- _Work order_:
Among the entries below, copy every line that carries the word "none".

[Source data]

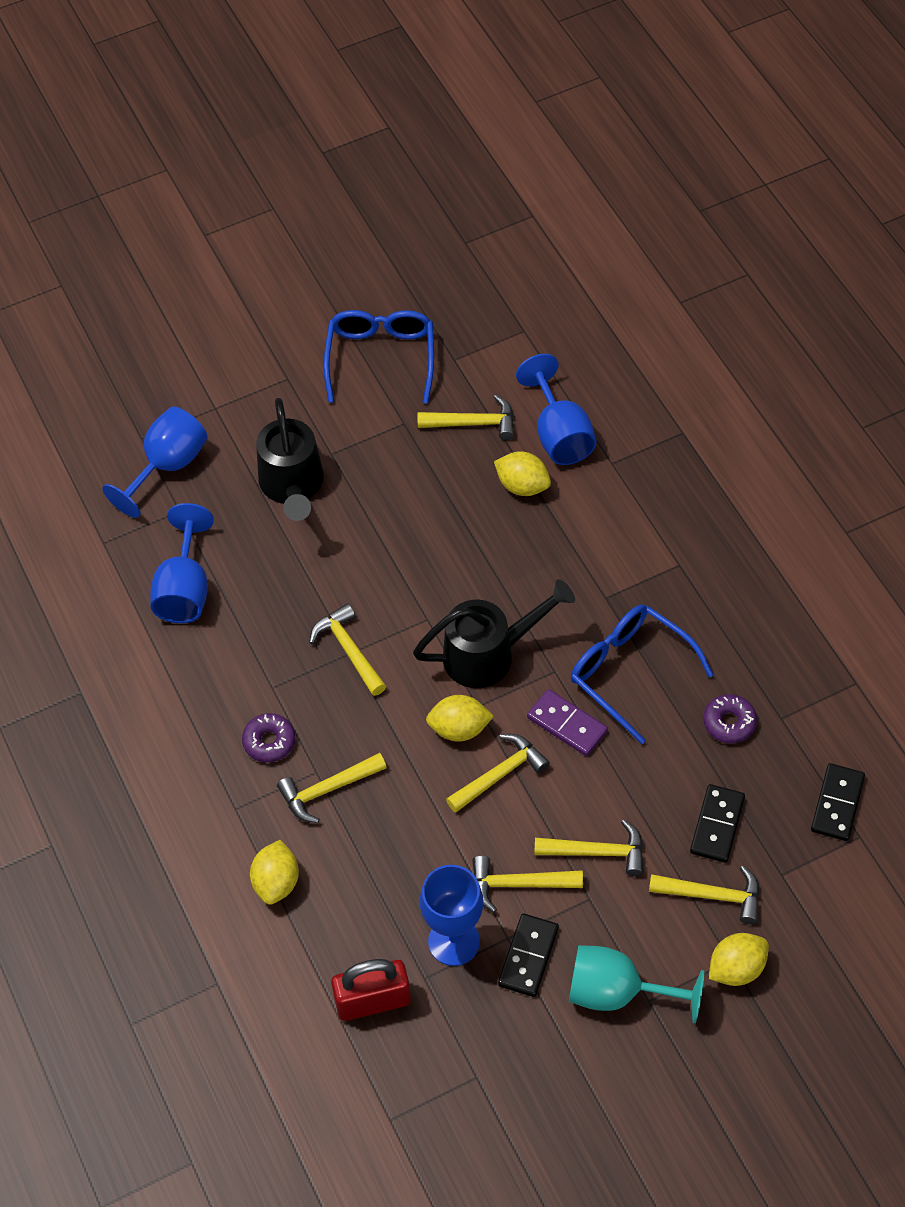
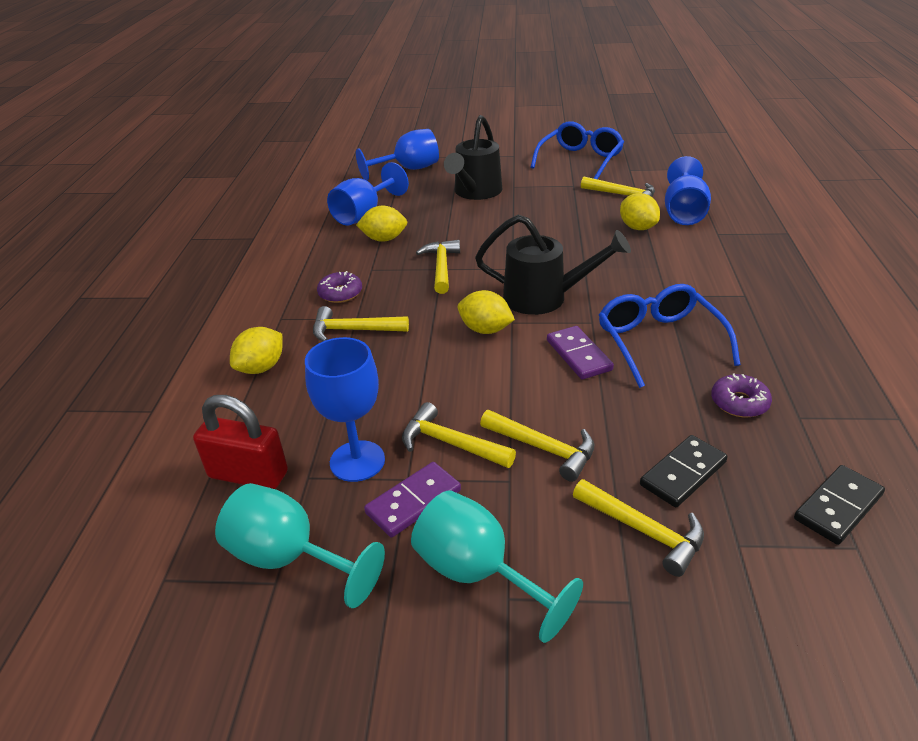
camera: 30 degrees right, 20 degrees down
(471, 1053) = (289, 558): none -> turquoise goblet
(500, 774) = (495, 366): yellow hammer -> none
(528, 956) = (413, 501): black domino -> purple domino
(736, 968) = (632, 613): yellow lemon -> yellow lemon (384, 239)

[/Source data]

- _Result for this task_:
(471, 1053) = (289, 558): none -> turquoise goblet
(500, 774) = (495, 366): yellow hammer -> none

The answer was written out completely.